▶ _What you need to do_: All the data should be repeated exactly. Any image in it is left out.

▶ _Source material_:
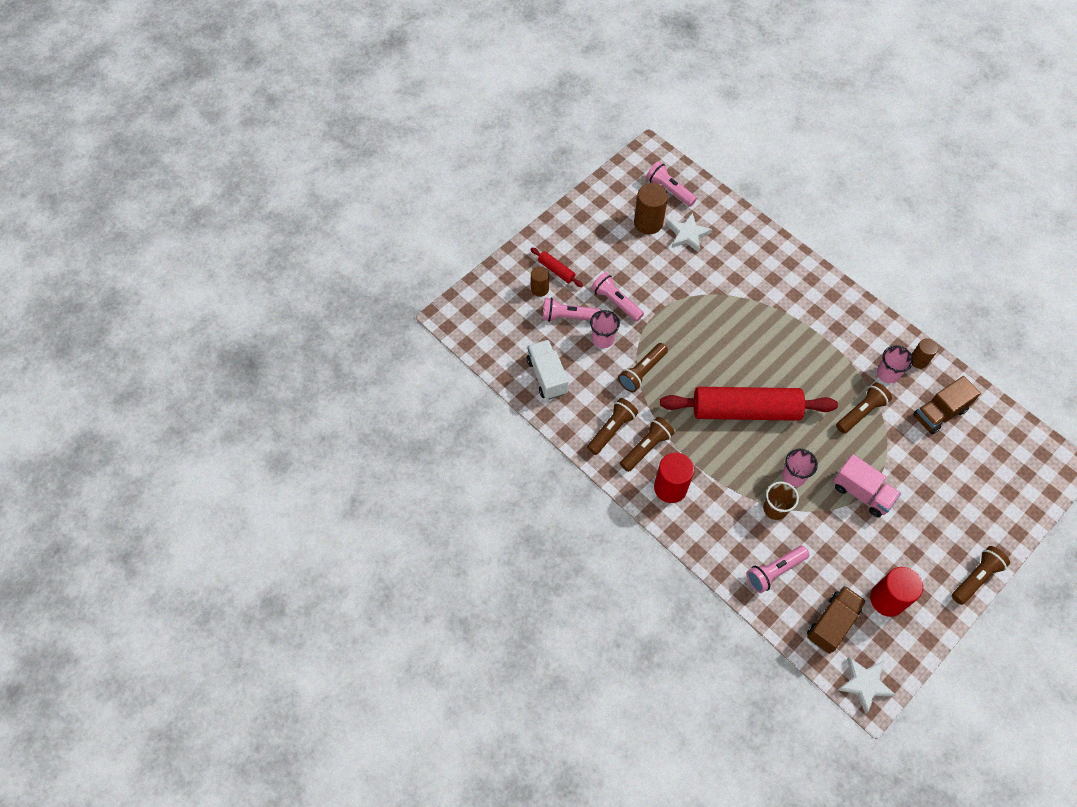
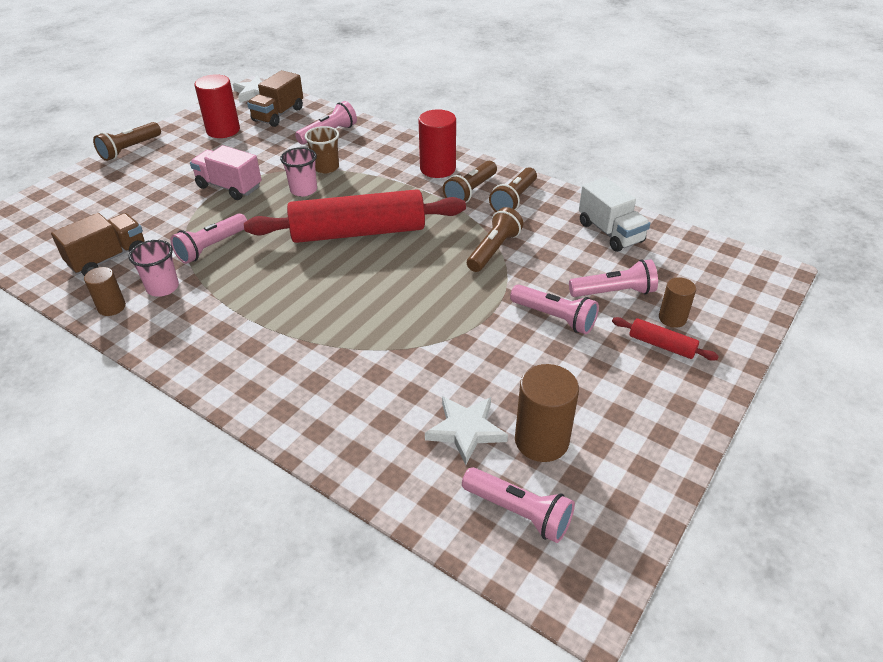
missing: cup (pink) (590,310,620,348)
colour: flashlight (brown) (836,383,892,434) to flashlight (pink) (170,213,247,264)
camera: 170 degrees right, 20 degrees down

▶ _Written answer_:
missing: cup (pink) (590,310,620,348)
colour: flashlight (brown) (836,383,892,434) to flashlight (pink) (170,213,247,264)
camera: 170 degrees right, 20 degrees down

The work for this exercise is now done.